(WHAT YOU NEED TO DO)
The records below are to be repeated exactly, and their pictures left out.

※ ※ ※

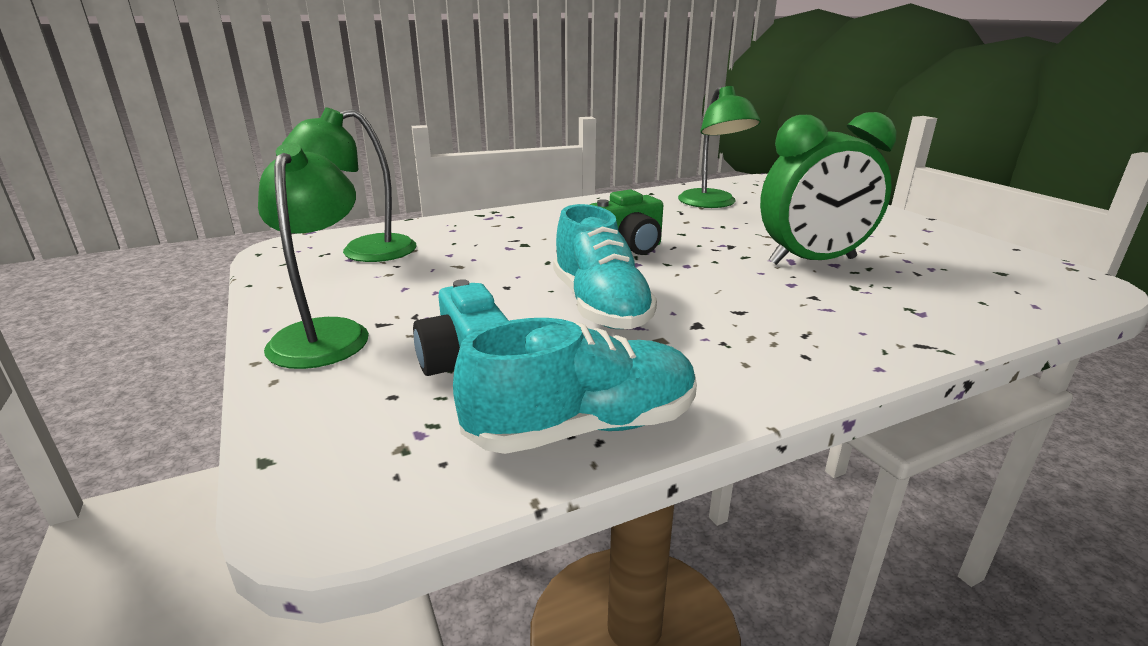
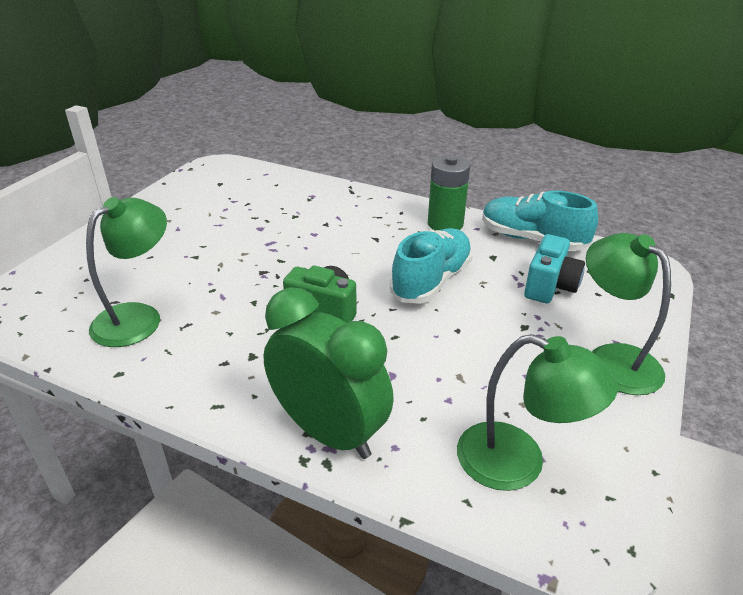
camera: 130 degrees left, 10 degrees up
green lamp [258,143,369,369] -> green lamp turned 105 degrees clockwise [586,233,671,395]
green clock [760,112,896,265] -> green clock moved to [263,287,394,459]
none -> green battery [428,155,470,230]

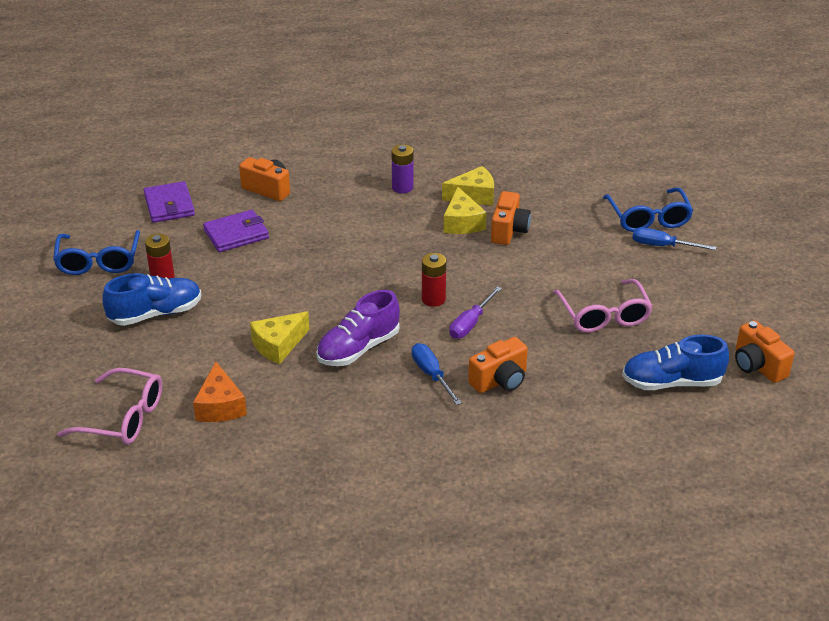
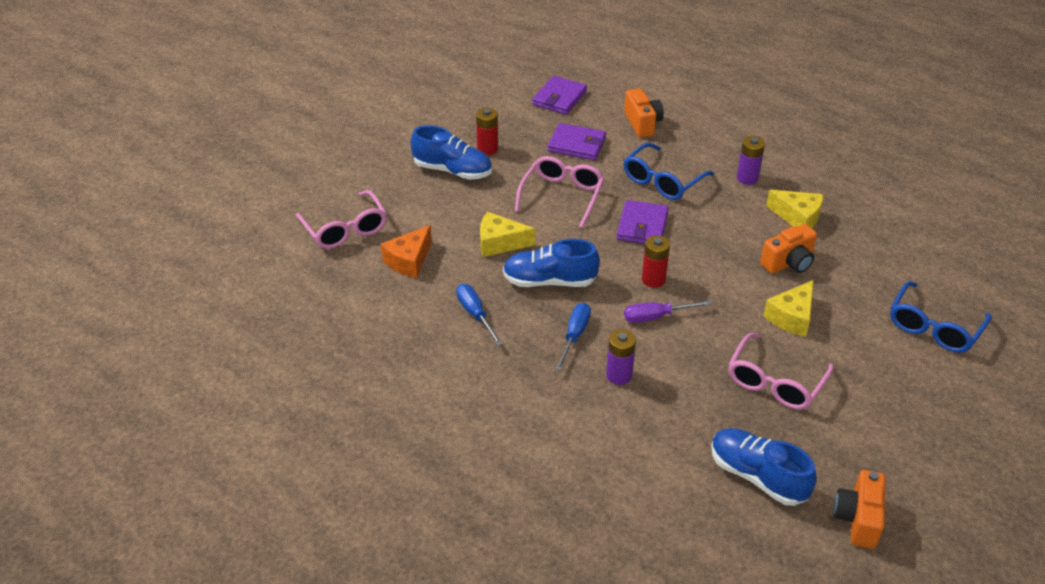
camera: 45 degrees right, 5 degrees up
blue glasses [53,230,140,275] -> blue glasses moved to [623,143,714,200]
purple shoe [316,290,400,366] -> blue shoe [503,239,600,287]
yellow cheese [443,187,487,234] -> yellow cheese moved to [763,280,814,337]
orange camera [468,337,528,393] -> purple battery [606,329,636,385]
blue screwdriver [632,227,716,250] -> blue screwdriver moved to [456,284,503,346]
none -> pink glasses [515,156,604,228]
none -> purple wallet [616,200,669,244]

※ ※ ※

(ANSWER SPACE)
camera: 130 degrees left, 10 degrees up
green lamp [258,143,369,369] -> green lamp turned 105 degrees clockwise [586,233,671,395]
green clock [760,112,896,265] -> green clock moved to [263,287,394,459]
none -> green battery [428,155,470,230]

camera: 45 degrees right, 5 degrees up
blue glasses [53,230,140,275] -> blue glasses moved to [623,143,714,200]
purple shoe [316,290,400,366] -> blue shoe [503,239,600,287]
yellow cheese [443,187,487,234] -> yellow cheese moved to [763,280,814,337]
orange camera [468,337,528,393] -> purple battery [606,329,636,385]
blue screwdriver [632,227,716,250] -> blue screwdriver moved to [456,284,503,346]
none -> pink glasses [515,156,604,228]
none -> purple wallet [616,200,669,244]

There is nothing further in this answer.